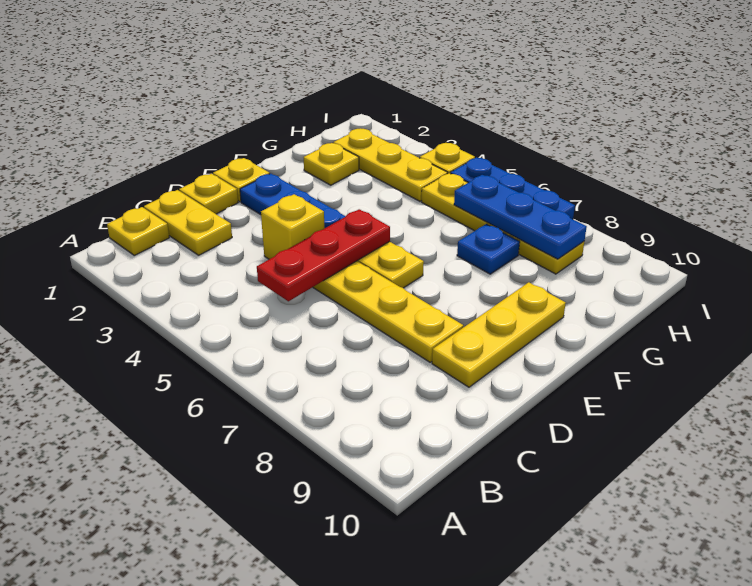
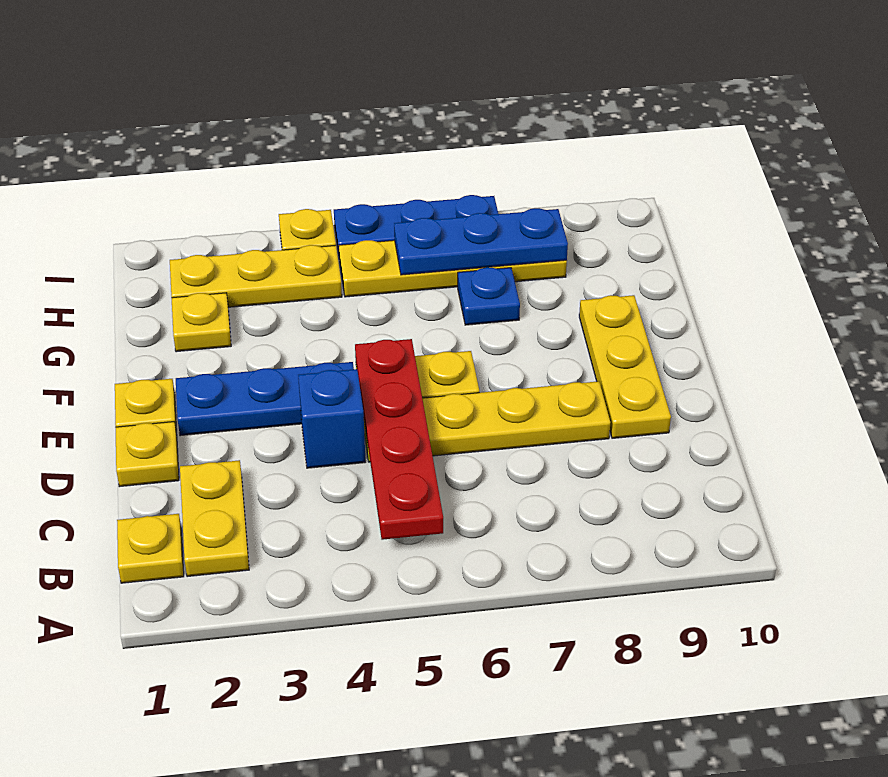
yellow plate C1:C2 level 1 -> yellow plate B2:C2 level 1
red plate C5:E5 level 2 -> red plate B5:E5 level 2
yellow brick D4 level 1 -> blue brick D4 level 1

□ □ □

**TRY IT**
Whenever a line of the data includes the word "plate", show that line in full.

**EXERCISE ANSWER**
yellow plate C1:C2 level 1 -> yellow plate B2:C2 level 1
red plate C5:E5 level 2 -> red plate B5:E5 level 2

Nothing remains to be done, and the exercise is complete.